→ **Data to process**:
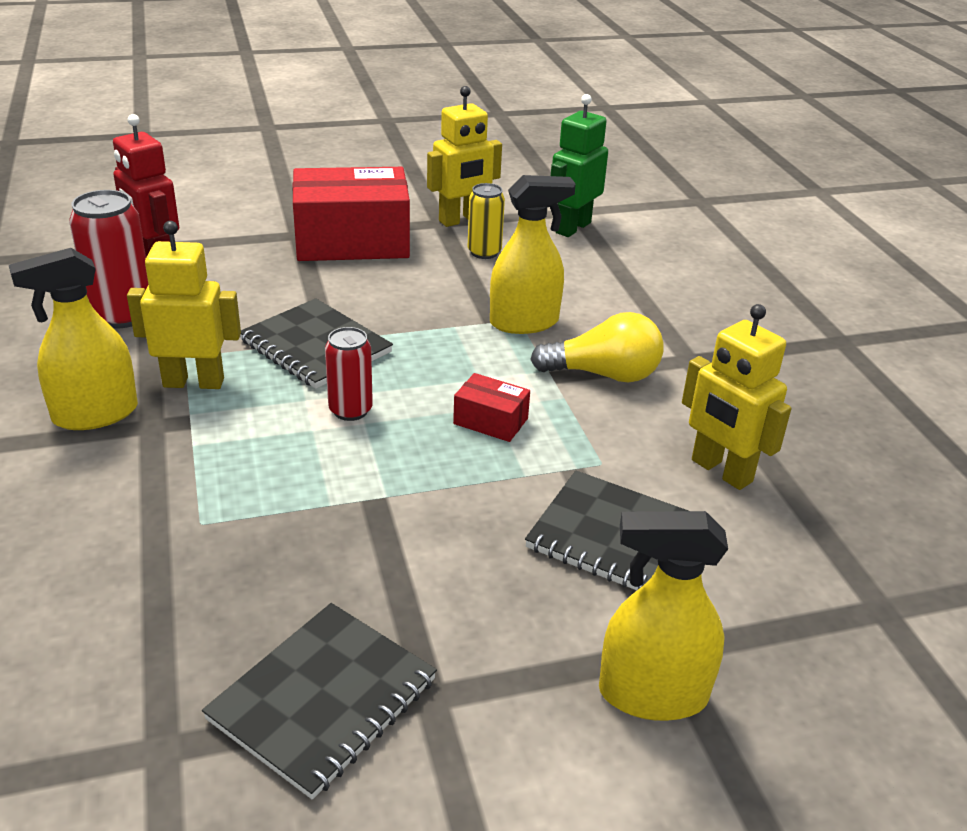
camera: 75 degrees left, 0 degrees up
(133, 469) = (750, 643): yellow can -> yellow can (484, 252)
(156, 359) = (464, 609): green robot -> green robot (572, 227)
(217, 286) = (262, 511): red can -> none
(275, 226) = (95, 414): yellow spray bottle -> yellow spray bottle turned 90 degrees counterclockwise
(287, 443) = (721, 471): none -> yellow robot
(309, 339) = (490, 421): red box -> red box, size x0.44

==

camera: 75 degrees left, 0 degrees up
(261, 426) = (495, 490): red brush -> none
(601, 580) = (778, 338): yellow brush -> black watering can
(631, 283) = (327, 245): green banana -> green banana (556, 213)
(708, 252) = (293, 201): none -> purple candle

--

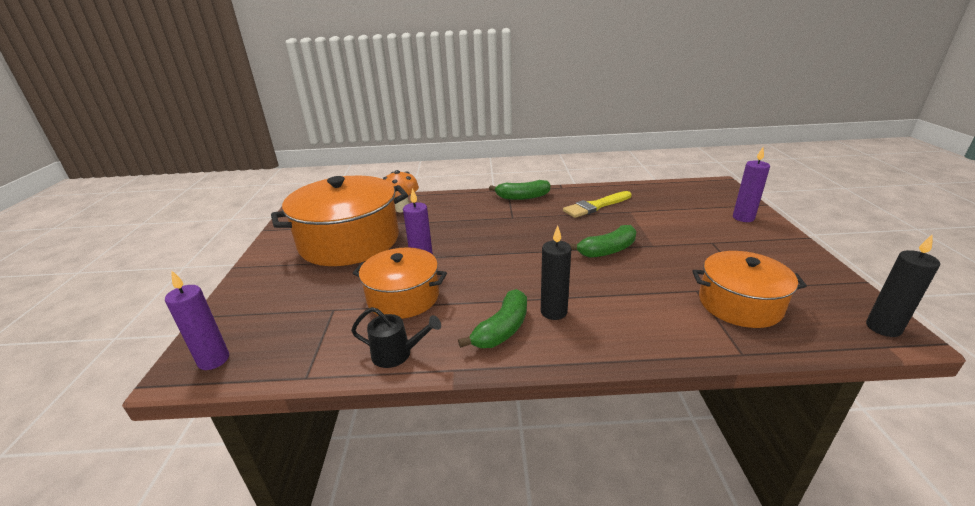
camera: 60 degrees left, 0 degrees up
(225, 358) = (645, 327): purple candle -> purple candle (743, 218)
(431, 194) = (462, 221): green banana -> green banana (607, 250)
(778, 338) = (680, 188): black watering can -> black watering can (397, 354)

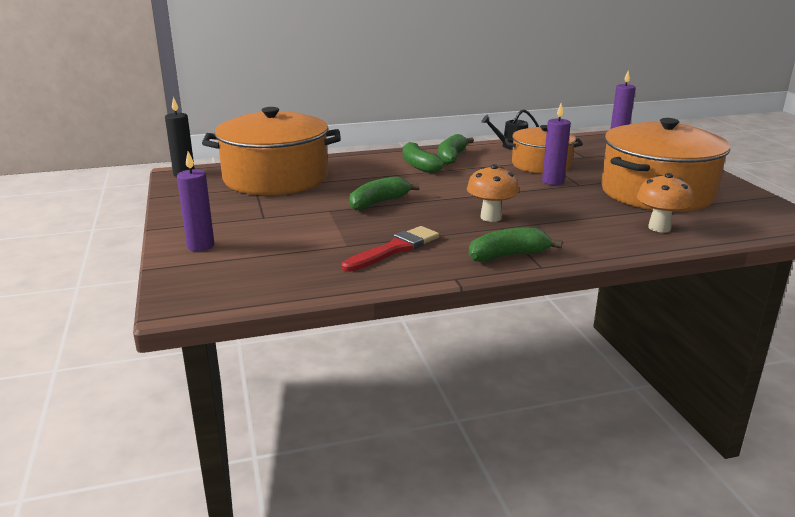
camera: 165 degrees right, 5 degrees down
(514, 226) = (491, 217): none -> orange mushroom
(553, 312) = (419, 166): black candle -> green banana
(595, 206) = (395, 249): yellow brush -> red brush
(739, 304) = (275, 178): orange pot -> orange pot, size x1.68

→ **Task instructions**: Using the listing above, gather each line that holds the string "banana" and copy it.

→ **Solution for this task**:
(631, 283) = (327, 245): green banana -> green banana (556, 213)
(431, 194) = (462, 221): green banana -> green banana (607, 250)
(553, 312) = (419, 166): black candle -> green banana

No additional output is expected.